***** Data provided

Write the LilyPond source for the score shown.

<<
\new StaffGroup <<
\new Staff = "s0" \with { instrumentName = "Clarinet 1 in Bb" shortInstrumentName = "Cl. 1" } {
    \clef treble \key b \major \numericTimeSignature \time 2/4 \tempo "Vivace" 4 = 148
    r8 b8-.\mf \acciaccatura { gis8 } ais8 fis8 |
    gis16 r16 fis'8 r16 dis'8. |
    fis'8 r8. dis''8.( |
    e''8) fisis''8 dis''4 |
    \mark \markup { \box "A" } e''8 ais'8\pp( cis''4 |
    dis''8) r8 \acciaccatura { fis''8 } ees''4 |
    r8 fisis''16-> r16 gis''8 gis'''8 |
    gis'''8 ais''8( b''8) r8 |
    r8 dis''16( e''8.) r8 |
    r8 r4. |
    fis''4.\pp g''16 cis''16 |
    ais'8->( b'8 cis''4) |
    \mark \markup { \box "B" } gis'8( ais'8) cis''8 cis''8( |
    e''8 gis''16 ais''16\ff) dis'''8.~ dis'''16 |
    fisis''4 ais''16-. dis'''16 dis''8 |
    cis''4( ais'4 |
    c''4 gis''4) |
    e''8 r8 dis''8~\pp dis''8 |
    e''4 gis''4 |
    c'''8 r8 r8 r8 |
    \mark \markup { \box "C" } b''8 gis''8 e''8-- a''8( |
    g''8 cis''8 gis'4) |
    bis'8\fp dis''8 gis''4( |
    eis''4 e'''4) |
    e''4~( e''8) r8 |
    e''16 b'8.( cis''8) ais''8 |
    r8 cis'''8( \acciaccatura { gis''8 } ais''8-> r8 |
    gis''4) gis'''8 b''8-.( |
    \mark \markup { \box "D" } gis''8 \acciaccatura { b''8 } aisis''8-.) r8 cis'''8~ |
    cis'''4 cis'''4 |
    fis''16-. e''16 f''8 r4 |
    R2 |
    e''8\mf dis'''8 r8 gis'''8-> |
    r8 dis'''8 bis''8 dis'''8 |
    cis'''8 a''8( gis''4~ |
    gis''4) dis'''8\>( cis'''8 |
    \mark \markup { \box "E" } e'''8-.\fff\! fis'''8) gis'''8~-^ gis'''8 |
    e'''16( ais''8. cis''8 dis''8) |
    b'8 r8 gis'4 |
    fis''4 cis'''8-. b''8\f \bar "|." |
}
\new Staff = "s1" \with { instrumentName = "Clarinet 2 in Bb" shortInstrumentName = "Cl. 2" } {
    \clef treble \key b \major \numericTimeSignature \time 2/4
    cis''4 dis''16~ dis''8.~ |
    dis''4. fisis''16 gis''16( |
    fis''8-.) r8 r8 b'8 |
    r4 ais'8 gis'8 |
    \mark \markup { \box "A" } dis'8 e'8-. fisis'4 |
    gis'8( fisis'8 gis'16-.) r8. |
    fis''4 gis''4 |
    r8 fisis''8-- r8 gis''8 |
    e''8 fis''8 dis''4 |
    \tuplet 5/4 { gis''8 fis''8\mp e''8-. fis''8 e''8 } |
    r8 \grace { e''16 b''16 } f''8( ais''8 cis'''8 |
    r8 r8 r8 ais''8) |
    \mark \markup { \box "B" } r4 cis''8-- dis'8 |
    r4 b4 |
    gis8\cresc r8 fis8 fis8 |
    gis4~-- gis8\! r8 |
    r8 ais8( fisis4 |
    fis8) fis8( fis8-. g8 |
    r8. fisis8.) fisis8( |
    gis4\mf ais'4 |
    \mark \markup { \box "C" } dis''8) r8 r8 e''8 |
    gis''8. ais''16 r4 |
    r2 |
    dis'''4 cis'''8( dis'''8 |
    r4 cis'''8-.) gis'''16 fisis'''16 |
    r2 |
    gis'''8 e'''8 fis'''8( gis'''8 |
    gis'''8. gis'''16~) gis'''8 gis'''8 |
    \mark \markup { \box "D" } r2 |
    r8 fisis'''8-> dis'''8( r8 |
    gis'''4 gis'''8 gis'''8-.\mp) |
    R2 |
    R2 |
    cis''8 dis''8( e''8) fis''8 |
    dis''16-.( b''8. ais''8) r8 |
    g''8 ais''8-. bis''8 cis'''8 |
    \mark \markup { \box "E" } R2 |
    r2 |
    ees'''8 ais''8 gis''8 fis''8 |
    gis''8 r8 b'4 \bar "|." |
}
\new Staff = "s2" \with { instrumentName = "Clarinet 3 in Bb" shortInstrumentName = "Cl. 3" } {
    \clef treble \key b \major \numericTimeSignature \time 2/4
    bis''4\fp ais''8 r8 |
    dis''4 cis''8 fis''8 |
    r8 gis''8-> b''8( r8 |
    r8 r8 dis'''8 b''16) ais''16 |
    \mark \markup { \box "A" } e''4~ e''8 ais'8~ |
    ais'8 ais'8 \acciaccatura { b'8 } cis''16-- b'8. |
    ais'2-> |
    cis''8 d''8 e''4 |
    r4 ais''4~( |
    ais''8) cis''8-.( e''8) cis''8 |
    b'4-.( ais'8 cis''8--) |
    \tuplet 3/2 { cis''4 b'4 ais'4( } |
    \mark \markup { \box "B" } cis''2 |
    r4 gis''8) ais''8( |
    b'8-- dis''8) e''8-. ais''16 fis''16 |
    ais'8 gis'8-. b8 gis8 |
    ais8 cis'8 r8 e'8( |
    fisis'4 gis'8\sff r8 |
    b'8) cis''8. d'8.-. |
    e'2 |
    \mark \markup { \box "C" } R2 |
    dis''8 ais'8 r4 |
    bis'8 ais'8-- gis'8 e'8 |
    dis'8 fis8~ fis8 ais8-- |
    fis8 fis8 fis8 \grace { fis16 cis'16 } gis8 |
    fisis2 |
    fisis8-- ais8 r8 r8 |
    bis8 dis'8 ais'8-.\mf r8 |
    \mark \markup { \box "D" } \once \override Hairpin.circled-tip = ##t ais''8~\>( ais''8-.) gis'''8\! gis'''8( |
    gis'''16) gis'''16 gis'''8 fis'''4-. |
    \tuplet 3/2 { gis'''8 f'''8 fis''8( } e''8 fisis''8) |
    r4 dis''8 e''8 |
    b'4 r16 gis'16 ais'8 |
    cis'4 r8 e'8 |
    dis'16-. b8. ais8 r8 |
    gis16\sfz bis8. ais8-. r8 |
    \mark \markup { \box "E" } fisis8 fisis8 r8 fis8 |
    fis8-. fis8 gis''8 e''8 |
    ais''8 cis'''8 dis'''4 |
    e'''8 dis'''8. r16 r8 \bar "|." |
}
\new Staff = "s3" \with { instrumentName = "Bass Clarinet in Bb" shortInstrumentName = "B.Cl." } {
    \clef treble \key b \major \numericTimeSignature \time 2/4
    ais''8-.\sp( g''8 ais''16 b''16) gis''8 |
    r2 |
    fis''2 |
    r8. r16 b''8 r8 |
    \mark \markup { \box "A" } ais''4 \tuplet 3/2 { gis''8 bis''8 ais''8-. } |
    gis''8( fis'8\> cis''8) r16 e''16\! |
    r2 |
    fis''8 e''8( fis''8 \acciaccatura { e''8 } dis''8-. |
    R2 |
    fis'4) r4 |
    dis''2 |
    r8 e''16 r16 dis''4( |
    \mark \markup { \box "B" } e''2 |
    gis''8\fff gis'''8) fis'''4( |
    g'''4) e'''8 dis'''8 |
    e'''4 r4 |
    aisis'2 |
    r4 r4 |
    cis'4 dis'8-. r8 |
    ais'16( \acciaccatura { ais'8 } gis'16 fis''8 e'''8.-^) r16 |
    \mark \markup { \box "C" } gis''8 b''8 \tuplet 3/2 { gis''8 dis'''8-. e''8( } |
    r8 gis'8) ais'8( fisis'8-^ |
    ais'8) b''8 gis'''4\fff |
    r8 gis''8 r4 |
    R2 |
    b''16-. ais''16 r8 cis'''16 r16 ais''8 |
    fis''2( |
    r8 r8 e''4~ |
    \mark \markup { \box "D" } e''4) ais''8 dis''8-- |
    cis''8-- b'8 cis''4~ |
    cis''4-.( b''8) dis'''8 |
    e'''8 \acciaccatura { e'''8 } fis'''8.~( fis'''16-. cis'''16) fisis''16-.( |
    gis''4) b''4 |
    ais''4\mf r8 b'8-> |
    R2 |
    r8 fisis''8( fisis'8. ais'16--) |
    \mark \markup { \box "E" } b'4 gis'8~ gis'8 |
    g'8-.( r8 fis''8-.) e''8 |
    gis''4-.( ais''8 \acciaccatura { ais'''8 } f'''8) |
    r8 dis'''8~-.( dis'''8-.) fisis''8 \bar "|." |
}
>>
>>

**********

§ Aim of the exercise: Copy every line of the entries above that contains the string "aisis". Case counts.

§ Exercise output:
    \mark \markup { \box "D" } gis''8 \acciaccatura { b''8 } aisis''8-.) r8 cis'''8~ |
    aisis'2 |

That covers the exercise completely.